## What to do
Please transcribe only the lines that run from the line bearing "SCALE2 pin VCC: 5V -> 3V3" to the end of the entries, keeping both end lines. Skip the pictures.

## Available records
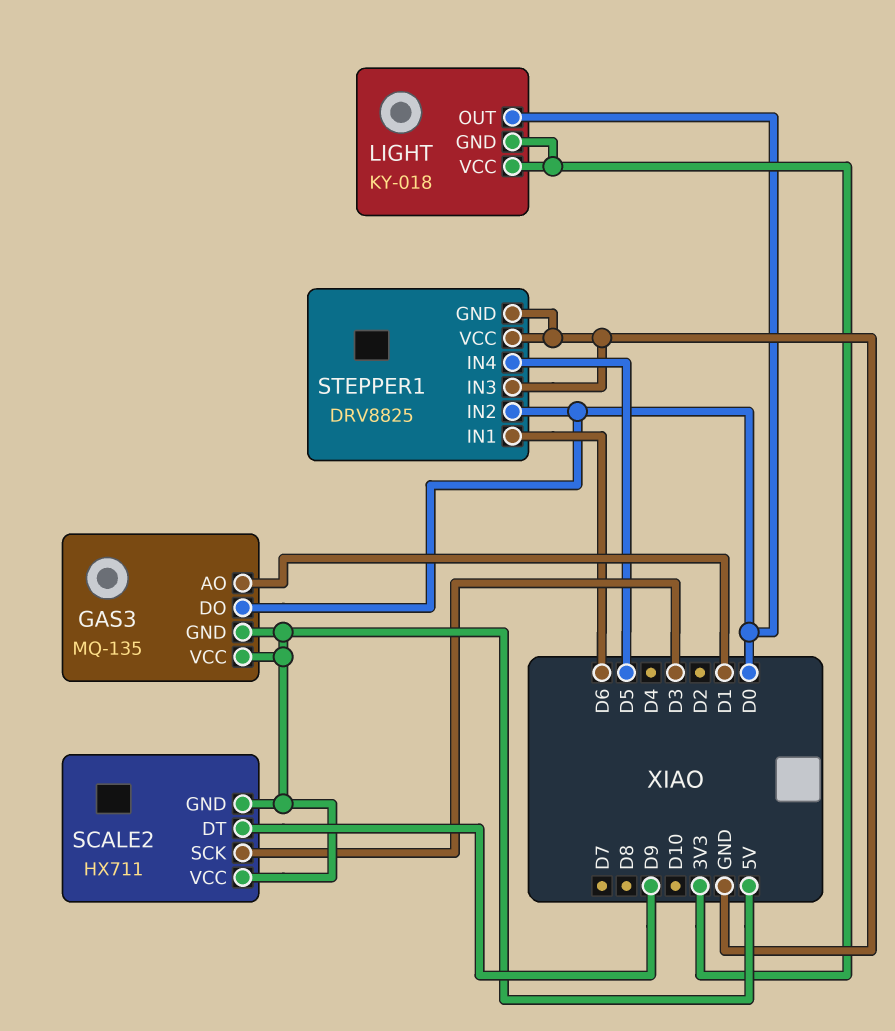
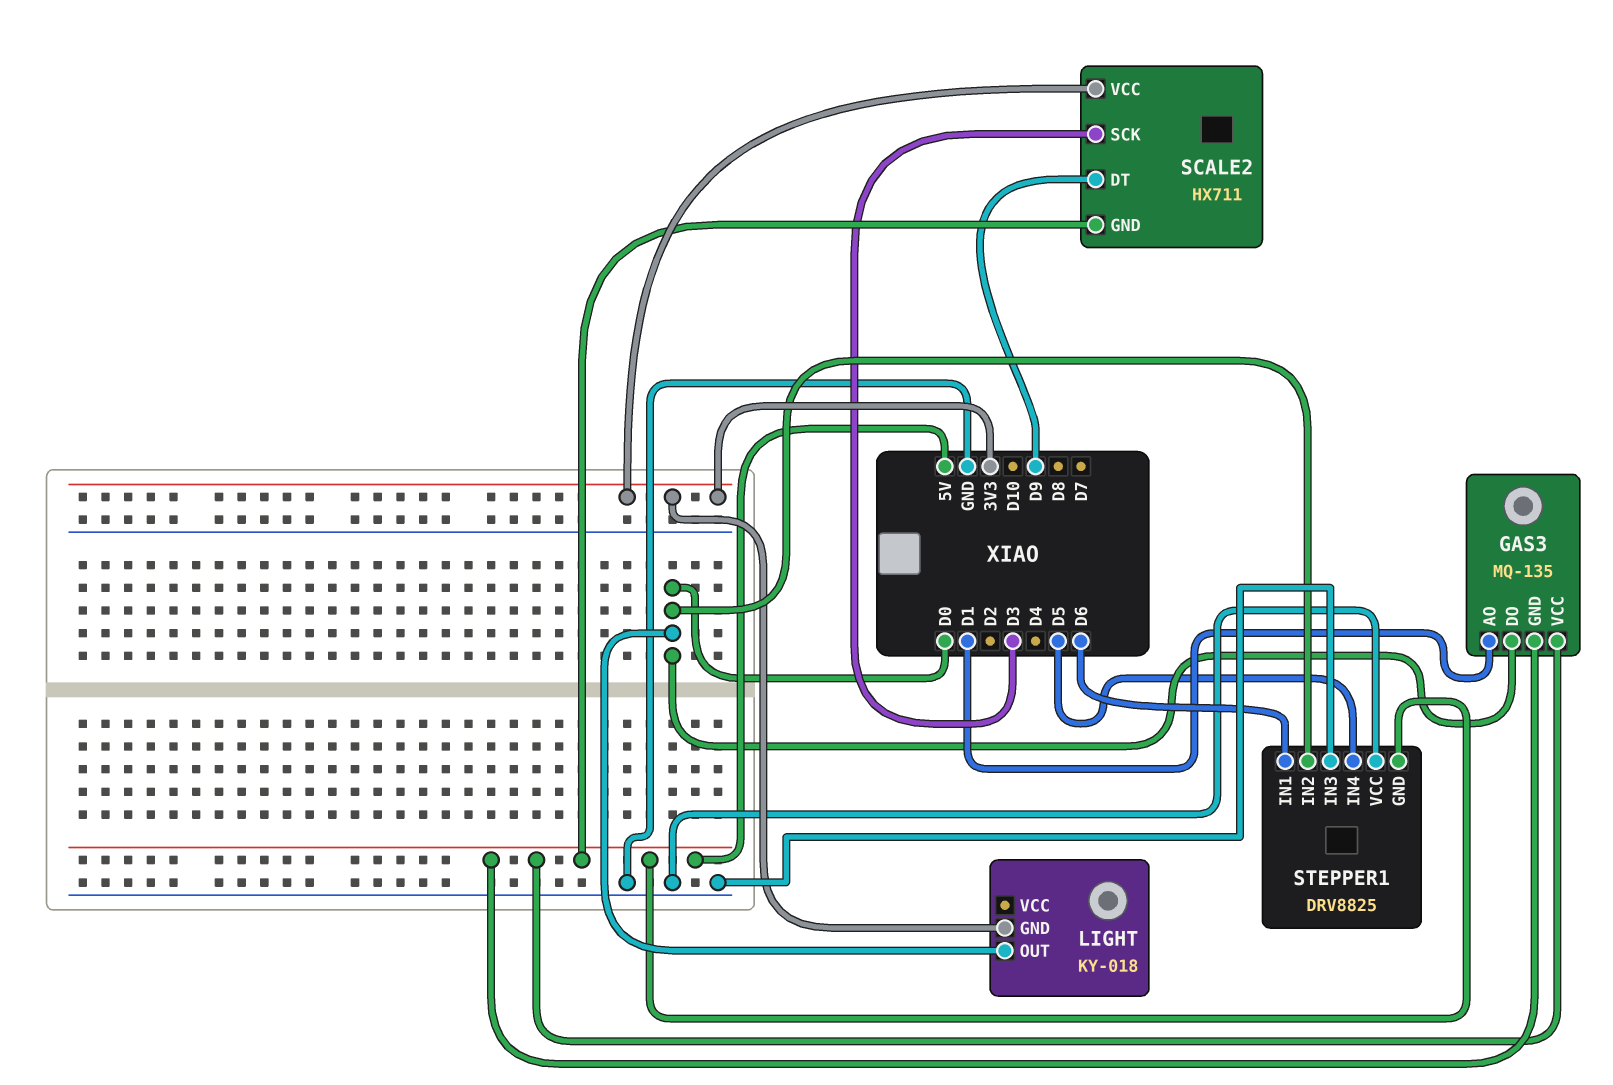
LIGHT pin VCC: 3V3 -> none
SCALE2 pin VCC: 5V -> 3V3
STEPPER1 pin GND: GND -> 5V

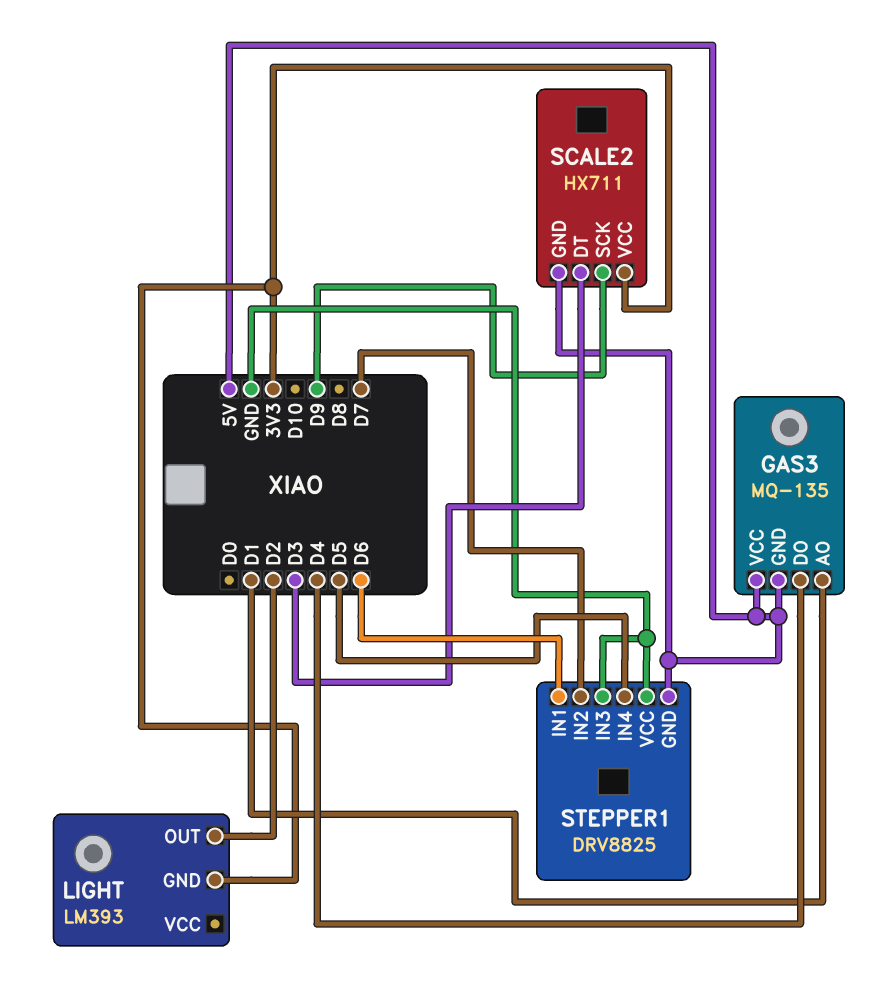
GAS3 pin DO: D0 -> D4
LIGHT: KY-018 -> LM393
LIGHT pin OUT: D0 -> D2
SCALE2 pin DT: D9 -> D3
SCALE2 pin SCK: D3 -> D9
STEPPER1 pin IN2: D0 -> D7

## Output of the task
SCALE2 pin VCC: 5V -> 3V3
STEPPER1 pin GND: GND -> 5V

GAS3 pin DO: D0 -> D4
LIGHT: KY-018 -> LM393
LIGHT pin OUT: D0 -> D2
SCALE2 pin DT: D9 -> D3
SCALE2 pin SCK: D3 -> D9
STEPPER1 pin IN2: D0 -> D7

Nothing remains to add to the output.